## PROBLEM DESCRIPTION
Copy the lines below word for word, starting at the line that contains "Return every road" and continuing through the line that contains "road 2 (primary): [(257,33),(97,135),(0,183)]".

## MATERIAL TO PROCESS
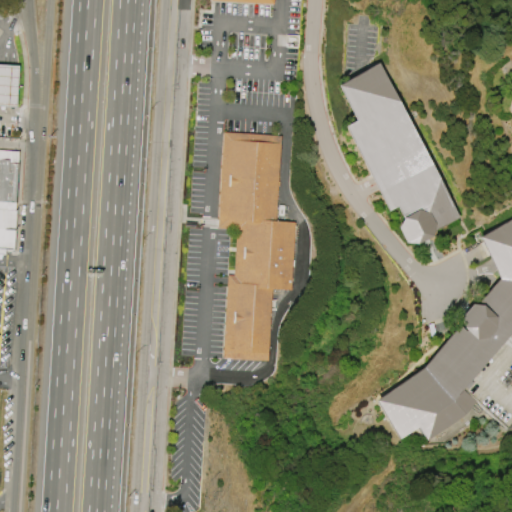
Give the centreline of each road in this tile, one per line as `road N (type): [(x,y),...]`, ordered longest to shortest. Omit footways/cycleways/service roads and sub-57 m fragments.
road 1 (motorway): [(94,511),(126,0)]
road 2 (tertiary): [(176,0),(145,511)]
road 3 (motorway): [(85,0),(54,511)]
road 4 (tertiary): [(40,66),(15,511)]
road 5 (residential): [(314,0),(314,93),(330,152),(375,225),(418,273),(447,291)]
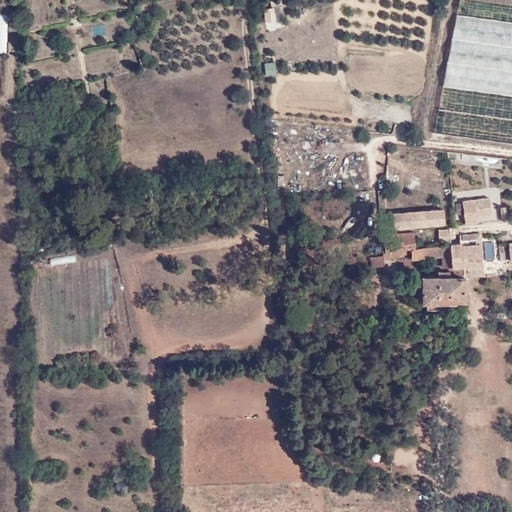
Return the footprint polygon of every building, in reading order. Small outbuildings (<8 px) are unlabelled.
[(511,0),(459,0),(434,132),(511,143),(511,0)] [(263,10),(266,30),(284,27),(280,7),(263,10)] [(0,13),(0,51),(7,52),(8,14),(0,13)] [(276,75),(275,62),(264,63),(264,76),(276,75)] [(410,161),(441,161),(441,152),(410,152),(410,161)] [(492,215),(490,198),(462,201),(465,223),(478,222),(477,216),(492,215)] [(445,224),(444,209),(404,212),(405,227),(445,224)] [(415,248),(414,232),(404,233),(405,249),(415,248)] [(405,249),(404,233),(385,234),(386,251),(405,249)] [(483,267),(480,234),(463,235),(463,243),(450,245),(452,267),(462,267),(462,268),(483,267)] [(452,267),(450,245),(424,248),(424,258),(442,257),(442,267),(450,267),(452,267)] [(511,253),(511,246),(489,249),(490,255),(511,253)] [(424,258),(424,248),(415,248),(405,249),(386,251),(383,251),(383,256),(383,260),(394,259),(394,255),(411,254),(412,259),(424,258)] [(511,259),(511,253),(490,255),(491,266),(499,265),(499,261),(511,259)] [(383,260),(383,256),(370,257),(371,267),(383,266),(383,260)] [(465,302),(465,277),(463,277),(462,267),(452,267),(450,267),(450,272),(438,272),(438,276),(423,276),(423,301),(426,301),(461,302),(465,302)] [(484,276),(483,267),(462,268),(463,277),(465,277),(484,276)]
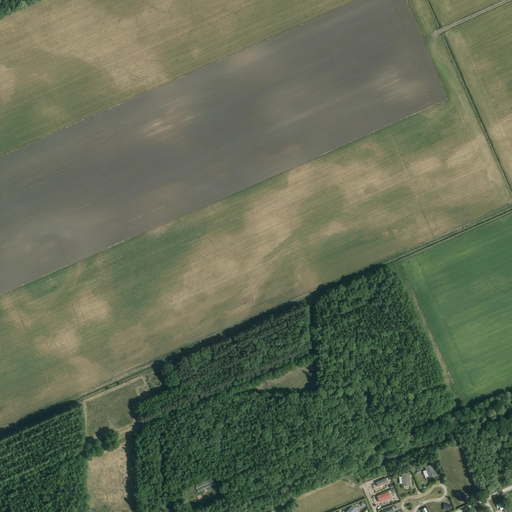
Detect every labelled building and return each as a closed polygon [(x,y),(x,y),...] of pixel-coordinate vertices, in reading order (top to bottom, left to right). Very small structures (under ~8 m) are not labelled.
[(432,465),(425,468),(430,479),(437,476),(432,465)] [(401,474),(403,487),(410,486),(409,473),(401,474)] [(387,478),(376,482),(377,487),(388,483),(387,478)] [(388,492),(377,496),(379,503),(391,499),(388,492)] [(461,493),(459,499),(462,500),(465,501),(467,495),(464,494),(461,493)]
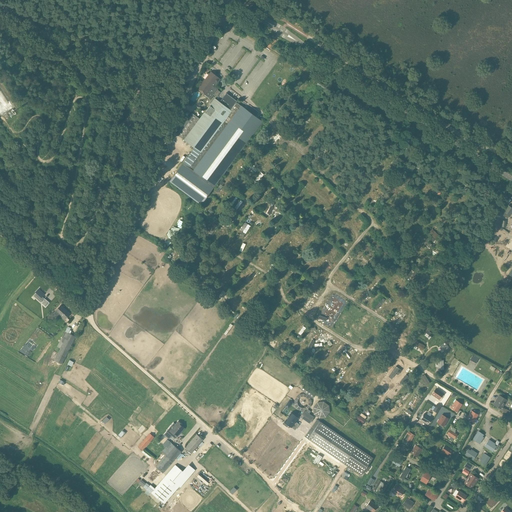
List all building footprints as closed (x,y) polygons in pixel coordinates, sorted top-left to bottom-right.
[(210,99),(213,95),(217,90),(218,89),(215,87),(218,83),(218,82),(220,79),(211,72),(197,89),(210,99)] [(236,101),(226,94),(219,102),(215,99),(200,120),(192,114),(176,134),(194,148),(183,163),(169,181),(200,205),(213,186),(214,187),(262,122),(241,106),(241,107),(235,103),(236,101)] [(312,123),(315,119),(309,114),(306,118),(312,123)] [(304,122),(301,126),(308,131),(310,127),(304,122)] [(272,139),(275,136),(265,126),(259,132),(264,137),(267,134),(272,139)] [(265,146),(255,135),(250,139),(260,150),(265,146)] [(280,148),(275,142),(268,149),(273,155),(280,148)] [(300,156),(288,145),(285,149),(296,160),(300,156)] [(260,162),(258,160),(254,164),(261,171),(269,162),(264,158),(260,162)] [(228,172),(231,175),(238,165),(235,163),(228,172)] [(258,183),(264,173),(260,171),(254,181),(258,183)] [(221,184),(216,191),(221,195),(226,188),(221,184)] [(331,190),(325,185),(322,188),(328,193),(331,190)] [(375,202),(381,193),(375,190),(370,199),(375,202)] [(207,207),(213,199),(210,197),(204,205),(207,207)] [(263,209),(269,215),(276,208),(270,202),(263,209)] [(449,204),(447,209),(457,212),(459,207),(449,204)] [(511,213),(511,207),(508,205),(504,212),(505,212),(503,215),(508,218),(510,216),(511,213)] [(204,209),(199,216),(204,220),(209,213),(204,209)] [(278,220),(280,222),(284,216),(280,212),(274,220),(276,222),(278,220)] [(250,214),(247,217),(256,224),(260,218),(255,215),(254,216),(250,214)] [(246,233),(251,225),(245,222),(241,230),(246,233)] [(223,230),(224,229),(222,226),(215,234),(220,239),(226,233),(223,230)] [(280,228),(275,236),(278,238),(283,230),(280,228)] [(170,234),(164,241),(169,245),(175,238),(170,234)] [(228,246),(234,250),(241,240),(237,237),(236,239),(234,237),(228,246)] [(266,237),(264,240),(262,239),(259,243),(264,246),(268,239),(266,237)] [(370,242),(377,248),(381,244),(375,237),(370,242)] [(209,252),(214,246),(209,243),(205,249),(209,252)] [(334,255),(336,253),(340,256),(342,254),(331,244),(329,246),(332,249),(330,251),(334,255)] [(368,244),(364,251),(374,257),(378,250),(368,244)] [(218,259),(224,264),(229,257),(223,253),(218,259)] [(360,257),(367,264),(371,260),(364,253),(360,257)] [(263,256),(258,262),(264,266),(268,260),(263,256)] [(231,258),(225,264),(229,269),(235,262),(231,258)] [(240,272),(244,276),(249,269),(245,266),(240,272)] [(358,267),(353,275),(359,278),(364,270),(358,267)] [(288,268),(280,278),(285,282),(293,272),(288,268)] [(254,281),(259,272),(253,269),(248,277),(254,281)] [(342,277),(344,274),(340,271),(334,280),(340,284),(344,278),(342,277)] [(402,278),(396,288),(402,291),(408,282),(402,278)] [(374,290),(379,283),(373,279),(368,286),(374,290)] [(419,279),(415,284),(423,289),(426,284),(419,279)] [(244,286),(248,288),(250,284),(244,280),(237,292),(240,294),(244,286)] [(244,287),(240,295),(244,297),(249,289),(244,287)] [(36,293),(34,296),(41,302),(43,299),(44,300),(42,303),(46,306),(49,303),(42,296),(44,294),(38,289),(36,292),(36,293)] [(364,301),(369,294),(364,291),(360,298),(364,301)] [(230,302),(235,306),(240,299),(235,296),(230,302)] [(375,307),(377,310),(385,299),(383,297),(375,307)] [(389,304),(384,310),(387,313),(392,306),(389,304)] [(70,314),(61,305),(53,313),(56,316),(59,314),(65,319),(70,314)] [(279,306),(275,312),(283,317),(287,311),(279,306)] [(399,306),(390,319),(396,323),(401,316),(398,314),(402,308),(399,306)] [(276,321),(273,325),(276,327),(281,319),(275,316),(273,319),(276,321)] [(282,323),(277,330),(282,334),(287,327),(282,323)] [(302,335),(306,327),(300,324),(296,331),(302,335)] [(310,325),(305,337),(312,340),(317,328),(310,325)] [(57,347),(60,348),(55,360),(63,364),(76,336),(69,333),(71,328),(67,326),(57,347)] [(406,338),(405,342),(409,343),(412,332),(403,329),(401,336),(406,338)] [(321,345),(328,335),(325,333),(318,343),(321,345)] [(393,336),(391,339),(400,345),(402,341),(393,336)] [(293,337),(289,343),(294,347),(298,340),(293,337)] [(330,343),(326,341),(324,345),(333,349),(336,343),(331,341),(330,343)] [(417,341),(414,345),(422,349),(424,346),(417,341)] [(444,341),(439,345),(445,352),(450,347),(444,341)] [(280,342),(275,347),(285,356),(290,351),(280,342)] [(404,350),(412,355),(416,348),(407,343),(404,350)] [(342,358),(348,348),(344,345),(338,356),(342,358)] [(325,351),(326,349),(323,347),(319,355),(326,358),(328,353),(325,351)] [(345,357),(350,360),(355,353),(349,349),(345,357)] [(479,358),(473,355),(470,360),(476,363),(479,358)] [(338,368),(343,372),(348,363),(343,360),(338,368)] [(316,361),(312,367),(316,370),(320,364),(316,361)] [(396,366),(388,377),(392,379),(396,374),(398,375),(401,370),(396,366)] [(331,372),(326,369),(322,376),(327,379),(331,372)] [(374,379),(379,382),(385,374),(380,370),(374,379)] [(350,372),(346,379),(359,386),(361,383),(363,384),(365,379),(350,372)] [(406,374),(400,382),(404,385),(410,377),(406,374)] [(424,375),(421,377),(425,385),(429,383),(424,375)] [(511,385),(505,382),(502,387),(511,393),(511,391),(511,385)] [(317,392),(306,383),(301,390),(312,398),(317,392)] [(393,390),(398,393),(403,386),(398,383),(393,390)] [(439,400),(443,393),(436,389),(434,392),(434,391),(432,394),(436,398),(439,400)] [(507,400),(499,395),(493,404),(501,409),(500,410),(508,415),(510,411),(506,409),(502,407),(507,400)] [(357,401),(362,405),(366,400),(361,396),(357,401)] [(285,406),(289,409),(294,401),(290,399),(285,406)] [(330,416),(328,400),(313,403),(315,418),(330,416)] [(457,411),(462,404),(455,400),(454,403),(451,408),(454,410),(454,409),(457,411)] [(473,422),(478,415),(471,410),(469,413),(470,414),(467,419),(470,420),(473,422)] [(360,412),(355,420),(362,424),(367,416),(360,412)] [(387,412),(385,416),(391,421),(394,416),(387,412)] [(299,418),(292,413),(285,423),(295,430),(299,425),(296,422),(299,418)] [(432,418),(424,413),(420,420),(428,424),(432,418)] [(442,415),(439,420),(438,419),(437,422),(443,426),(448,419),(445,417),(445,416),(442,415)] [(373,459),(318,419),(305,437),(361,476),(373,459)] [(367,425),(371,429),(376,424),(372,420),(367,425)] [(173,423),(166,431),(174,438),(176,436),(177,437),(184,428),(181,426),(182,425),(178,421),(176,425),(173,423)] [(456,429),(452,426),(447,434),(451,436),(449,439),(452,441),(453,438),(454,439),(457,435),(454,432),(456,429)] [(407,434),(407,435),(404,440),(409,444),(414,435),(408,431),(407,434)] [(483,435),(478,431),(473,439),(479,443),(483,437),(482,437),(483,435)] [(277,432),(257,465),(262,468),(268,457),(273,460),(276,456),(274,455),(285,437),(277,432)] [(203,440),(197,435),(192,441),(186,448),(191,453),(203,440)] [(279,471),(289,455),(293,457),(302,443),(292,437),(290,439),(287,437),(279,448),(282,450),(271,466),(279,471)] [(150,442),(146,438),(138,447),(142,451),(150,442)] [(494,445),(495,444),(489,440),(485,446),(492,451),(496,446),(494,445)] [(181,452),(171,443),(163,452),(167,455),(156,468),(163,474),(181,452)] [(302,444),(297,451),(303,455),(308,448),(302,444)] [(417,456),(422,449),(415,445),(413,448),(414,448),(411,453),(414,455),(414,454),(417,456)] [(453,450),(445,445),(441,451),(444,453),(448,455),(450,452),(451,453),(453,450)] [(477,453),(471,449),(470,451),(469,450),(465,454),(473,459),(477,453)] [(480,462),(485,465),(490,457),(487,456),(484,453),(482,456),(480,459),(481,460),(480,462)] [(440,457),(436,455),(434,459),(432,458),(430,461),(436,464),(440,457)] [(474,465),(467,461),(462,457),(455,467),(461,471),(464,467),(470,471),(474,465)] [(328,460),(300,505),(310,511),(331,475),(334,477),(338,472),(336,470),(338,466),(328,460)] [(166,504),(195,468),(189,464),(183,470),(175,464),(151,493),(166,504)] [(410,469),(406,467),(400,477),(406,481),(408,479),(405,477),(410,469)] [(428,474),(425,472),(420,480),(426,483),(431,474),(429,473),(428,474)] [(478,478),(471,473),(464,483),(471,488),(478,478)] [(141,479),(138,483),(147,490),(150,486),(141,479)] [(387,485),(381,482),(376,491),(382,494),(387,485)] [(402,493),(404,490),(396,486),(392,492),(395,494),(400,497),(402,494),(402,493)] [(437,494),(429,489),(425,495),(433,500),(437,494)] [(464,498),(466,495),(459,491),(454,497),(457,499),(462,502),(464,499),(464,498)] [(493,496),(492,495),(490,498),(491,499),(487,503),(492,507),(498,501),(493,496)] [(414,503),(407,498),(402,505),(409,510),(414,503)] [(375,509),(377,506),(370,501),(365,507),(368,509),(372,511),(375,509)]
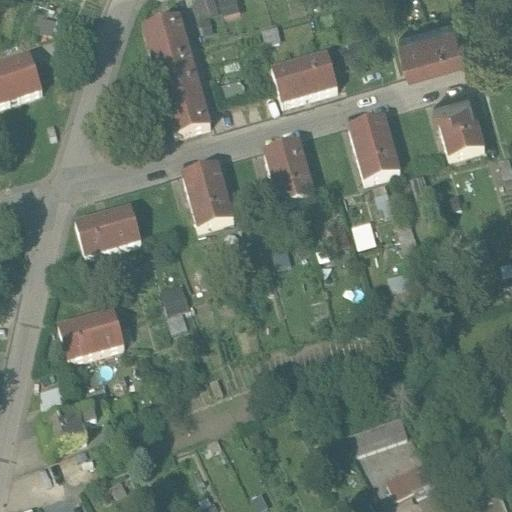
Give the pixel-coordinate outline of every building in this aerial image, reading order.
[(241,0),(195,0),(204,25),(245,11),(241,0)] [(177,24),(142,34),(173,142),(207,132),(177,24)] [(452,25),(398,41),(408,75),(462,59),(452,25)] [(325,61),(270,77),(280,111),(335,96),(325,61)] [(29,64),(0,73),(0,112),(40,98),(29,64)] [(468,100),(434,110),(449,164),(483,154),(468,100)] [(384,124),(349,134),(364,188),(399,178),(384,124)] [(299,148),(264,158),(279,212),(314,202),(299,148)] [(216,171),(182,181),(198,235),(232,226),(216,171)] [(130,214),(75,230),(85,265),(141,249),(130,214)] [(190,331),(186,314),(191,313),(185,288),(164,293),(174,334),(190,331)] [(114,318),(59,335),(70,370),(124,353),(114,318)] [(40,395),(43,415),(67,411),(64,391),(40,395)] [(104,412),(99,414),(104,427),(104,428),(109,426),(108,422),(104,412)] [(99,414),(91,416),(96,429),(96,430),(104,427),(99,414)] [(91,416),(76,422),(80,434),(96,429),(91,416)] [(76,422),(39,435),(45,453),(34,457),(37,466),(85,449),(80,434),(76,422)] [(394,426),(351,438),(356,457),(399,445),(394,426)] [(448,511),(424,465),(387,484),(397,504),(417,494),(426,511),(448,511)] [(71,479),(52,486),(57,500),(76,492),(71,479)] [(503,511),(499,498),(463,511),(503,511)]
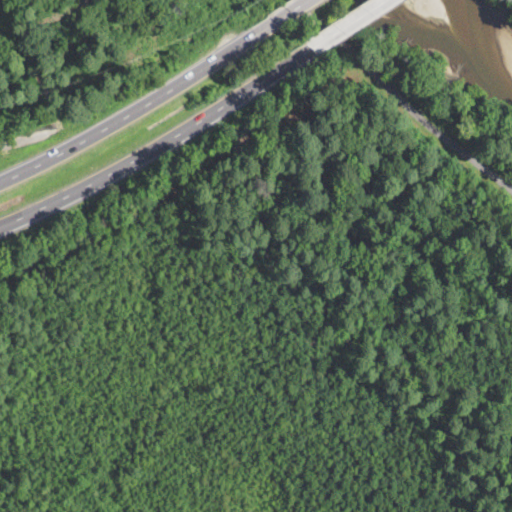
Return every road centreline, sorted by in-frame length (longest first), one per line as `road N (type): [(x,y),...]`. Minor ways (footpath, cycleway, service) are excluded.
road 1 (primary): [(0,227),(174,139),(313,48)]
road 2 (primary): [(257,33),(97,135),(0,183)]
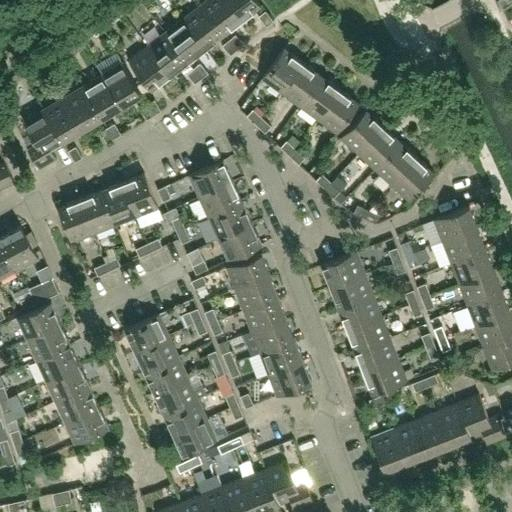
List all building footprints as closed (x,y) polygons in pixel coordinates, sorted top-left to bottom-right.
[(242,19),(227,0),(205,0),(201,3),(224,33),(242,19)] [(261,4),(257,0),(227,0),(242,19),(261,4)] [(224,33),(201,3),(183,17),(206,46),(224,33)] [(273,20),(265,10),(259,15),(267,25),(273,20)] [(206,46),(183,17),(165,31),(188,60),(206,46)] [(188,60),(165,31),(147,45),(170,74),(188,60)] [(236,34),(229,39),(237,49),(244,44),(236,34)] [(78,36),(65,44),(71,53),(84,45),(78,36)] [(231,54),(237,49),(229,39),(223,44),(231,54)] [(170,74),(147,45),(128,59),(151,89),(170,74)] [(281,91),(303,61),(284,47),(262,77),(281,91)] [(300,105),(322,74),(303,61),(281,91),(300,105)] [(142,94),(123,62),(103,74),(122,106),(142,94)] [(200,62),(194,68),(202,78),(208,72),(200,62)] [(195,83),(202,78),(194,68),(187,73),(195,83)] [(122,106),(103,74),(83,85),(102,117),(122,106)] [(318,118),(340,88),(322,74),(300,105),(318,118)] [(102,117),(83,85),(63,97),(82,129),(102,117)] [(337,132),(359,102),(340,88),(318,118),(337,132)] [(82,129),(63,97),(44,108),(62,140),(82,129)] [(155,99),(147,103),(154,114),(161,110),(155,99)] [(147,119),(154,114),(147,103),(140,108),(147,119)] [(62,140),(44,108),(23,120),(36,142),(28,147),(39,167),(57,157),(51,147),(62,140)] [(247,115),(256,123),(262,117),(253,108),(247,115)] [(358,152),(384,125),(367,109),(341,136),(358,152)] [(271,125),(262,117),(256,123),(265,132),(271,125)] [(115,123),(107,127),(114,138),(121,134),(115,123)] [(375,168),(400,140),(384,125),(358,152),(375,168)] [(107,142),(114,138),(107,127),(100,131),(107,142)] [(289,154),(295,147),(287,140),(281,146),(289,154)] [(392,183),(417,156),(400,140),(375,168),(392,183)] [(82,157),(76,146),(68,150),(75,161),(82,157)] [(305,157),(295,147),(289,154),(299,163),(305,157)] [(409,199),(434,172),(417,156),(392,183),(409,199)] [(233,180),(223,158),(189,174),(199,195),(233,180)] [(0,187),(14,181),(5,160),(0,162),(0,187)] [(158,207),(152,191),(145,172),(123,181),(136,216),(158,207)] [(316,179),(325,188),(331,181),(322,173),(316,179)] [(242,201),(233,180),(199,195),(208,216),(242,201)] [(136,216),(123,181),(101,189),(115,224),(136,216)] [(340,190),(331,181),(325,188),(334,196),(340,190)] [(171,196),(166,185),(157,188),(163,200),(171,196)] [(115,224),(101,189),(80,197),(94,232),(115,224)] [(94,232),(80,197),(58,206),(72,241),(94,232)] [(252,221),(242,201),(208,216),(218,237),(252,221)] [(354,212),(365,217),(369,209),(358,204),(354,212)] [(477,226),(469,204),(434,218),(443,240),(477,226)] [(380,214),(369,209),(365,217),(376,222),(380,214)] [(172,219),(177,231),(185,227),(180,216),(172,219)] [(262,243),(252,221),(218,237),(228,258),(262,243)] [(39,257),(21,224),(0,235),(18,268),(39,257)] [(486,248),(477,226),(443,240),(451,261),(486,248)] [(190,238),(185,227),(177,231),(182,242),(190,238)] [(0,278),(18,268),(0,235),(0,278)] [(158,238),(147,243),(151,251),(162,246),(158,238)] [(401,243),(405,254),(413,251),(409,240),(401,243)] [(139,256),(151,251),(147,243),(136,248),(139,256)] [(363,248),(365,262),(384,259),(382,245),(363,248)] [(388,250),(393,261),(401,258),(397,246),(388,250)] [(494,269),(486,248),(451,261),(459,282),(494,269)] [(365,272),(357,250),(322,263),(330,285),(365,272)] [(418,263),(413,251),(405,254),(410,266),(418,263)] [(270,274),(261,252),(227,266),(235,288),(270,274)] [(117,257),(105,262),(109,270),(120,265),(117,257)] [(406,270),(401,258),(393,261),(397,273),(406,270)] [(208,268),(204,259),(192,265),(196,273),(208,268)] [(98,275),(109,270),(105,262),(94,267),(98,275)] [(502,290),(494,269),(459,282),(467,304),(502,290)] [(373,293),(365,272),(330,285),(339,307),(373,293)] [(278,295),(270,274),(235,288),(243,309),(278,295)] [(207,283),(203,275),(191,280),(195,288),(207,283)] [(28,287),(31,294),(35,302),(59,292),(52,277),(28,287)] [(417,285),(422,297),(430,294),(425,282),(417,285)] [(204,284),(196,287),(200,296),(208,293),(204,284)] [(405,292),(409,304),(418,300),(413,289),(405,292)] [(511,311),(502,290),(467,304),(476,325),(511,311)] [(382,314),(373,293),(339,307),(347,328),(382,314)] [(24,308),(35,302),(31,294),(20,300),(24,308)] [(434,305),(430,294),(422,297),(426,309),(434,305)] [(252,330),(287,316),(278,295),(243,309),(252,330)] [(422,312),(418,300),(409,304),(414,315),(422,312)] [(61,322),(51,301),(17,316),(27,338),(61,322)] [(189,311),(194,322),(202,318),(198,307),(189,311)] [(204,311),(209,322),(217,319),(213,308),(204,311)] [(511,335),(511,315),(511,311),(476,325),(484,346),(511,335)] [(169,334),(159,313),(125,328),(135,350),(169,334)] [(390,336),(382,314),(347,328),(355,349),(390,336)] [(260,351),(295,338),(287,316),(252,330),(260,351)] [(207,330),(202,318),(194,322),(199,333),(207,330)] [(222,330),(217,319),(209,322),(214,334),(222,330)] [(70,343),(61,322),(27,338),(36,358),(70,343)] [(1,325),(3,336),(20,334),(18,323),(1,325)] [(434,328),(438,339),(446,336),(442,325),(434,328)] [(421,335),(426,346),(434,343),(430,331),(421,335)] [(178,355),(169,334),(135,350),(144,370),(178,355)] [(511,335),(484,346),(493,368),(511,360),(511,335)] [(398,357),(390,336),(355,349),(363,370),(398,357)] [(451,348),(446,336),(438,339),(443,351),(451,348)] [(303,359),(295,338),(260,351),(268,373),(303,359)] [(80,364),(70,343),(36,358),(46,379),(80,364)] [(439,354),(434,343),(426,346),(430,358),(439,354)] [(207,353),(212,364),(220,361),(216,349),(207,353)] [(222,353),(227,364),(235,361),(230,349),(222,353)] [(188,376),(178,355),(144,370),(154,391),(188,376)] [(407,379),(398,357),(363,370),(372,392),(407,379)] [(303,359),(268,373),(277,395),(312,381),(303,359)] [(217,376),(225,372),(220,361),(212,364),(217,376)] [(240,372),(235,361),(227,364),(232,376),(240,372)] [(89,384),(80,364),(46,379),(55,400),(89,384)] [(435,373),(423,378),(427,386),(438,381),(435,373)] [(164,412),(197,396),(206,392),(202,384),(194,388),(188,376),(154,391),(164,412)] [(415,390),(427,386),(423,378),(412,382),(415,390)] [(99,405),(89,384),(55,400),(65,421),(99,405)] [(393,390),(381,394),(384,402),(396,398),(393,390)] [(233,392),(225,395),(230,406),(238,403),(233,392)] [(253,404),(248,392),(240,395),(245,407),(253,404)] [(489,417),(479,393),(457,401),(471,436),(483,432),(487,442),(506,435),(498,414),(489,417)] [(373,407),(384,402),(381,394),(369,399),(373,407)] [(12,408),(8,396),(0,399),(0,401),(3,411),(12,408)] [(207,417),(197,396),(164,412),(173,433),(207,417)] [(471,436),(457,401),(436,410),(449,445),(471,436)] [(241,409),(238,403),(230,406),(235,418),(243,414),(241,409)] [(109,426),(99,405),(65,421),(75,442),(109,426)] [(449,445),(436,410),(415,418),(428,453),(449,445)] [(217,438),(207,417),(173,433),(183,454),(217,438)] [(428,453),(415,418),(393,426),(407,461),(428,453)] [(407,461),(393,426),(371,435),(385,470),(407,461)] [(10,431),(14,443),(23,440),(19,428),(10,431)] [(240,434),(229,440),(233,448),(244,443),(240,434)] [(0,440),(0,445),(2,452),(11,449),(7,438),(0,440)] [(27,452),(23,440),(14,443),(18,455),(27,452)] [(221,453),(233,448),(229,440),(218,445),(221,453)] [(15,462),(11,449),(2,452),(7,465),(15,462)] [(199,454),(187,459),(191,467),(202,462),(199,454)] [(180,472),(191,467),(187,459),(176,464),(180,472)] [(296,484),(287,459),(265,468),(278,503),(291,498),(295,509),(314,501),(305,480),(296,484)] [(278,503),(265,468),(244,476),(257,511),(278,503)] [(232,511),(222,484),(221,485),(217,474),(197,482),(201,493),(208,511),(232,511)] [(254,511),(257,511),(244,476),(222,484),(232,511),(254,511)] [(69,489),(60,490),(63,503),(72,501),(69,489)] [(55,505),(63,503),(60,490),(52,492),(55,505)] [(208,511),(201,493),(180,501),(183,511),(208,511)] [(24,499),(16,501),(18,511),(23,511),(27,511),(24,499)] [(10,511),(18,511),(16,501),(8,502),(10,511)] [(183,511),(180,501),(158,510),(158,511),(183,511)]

## FINISHED TASK
Return every road centreline, sorted by in-frame length (longest first), one per line as `road N (type): [(x,y),...]`. Minor ways (footpath, cycleway, service) are excluded.
road 1 (primary): [(0,227),(174,139),(313,48)]
road 2 (primary): [(257,33),(97,135),(0,183)]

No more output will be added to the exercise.